YOUR ASSIGNMENT:
Look for the word "black" in the entries and copy every line where it shows up.

INPUT FOR THIS TASK:
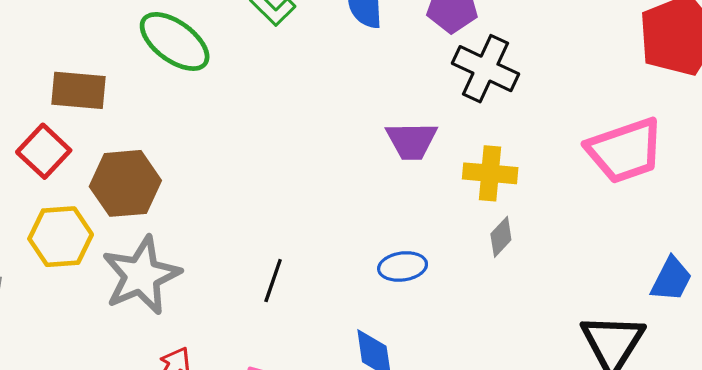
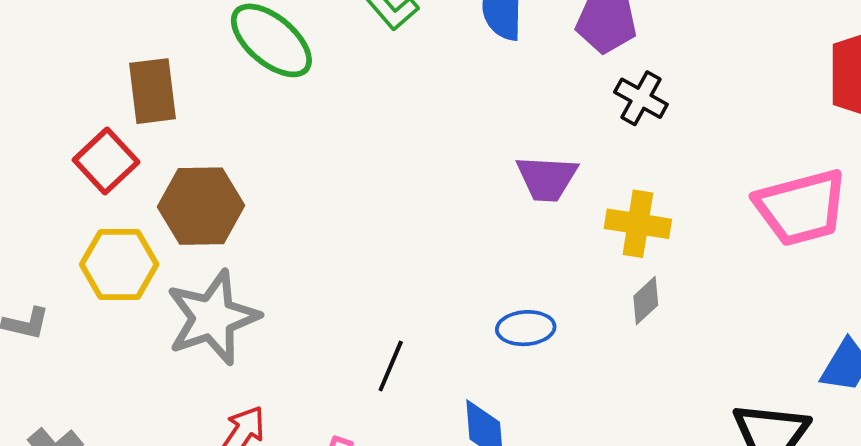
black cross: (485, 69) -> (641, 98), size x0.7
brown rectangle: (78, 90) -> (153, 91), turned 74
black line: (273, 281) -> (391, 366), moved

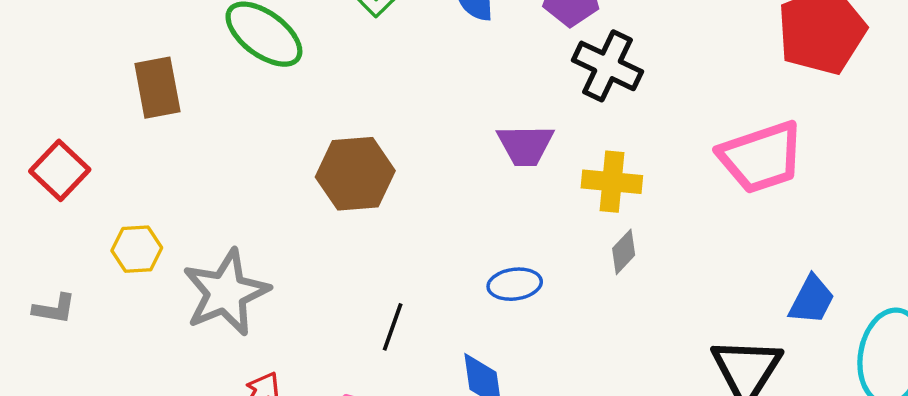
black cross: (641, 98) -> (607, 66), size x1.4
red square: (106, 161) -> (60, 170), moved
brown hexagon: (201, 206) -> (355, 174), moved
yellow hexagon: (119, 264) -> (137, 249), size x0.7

RESULT:
black cross: (485, 69) -> (641, 98), size x0.7
black line: (273, 281) -> (391, 366), moved
black cross: (641, 98) -> (607, 66), size x1.4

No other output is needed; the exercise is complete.